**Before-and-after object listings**
::::

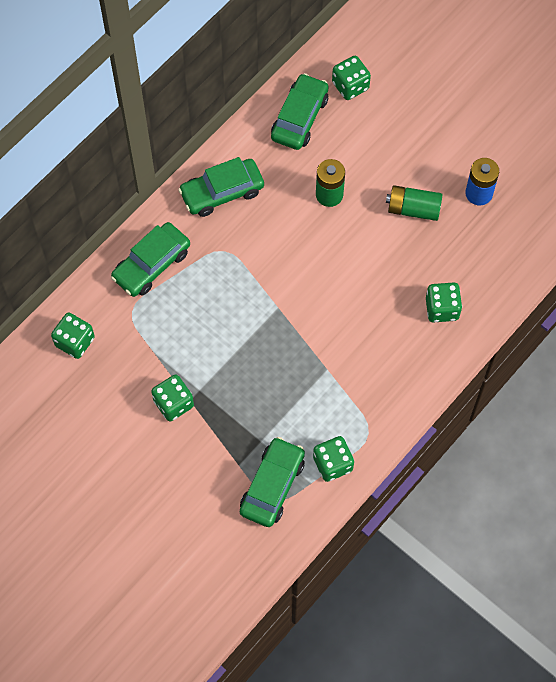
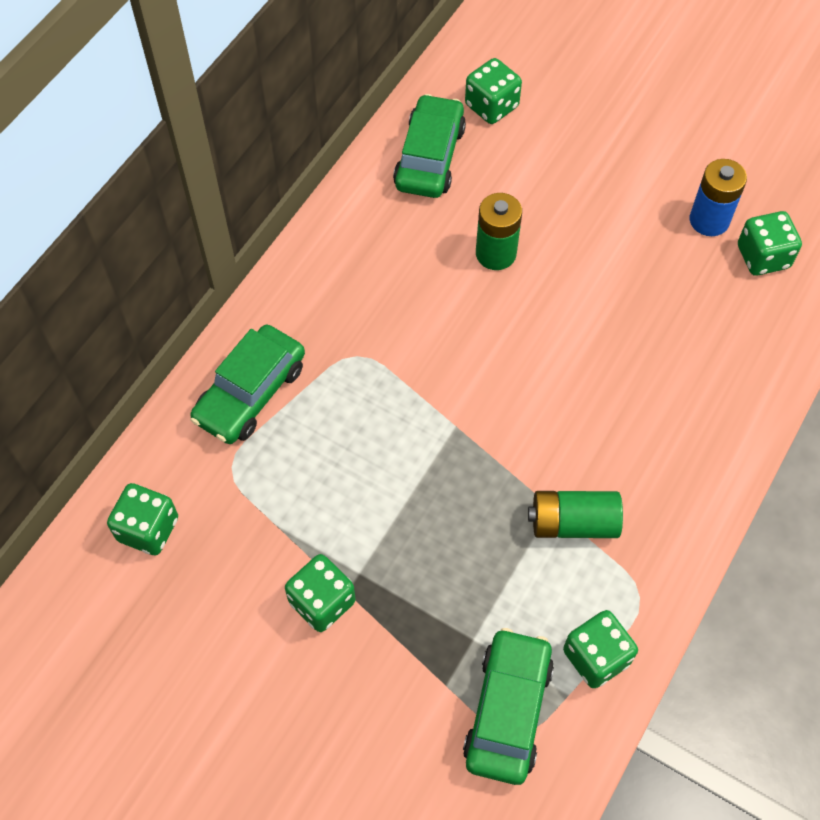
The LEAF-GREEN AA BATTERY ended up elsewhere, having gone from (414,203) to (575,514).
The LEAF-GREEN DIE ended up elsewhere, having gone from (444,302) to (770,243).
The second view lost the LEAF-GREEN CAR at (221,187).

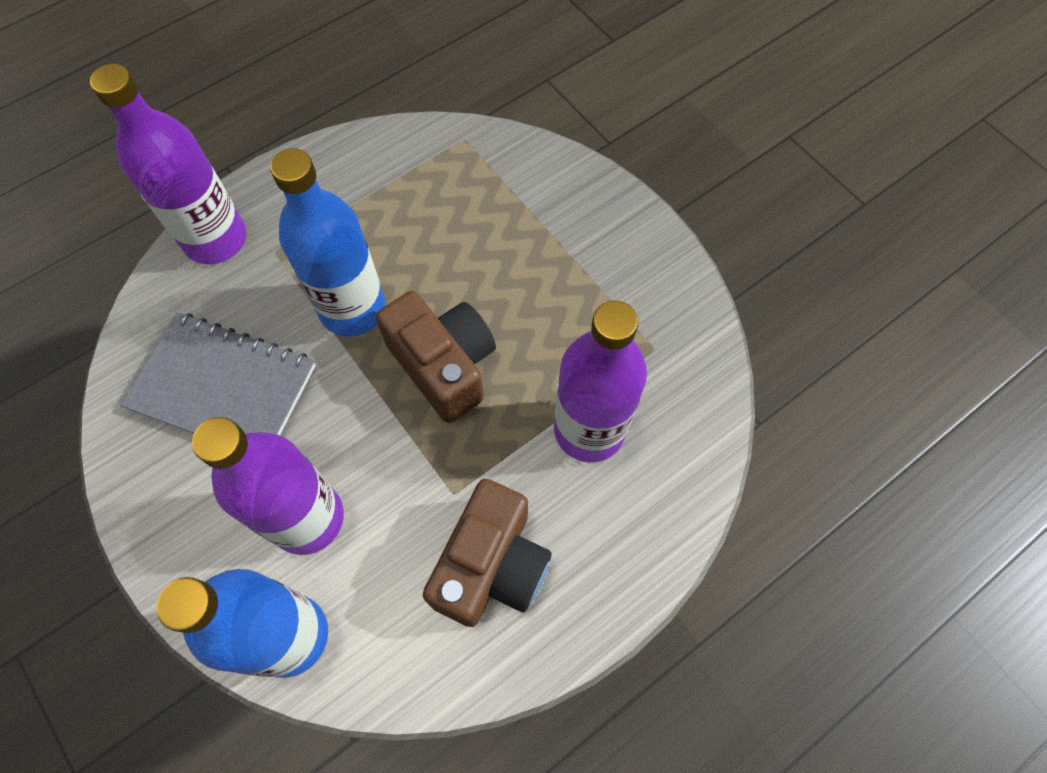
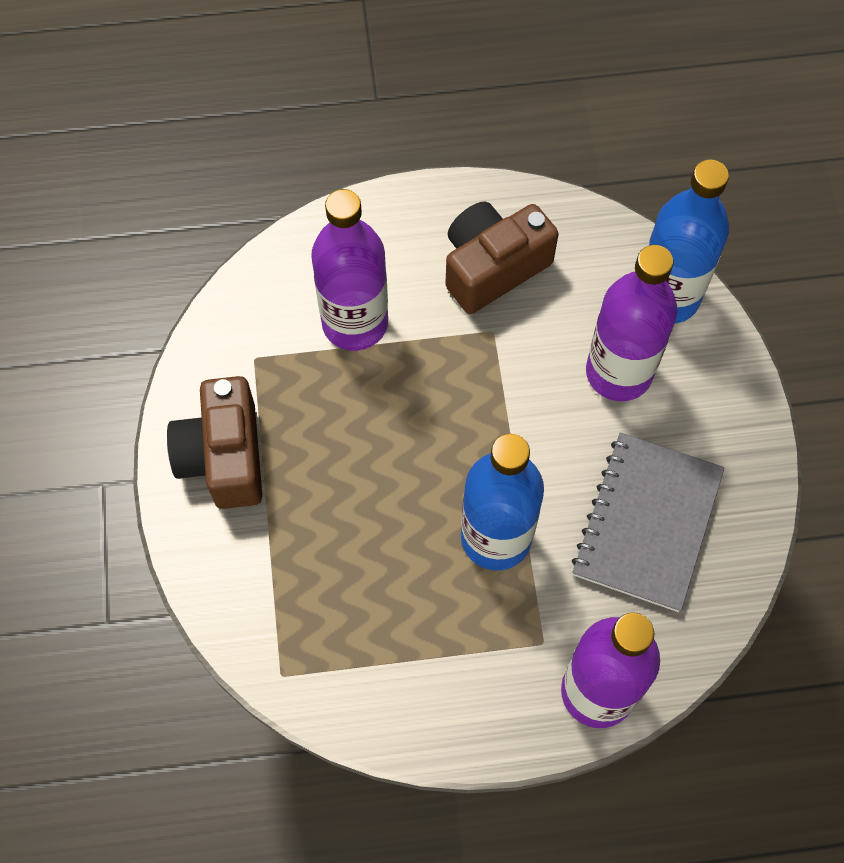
The BROWN PHOTO CAMERA ended up elsewhere, having gone from (436,357) to (214,442).
The ASH-GREY EXERCISE BOOK at (218,374) ended up facing another way, 60 degrees clockwise from before.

::::

Your answer must be an exact copy of every entry, with no pictures in it.

**TASK RESPONSE**
The LEAF-GREEN AA BATTERY ended up elsewhere, having gone from (414,203) to (575,514).
The LEAF-GREEN DIE ended up elsewhere, having gone from (444,302) to (770,243).
The second view lost the LEAF-GREEN CAR at (221,187).

The BROWN PHOTO CAMERA ended up elsewhere, having gone from (436,357) to (214,442).
The ASH-GREY EXERCISE BOOK at (218,374) ended up facing another way, 60 degrees clockwise from before.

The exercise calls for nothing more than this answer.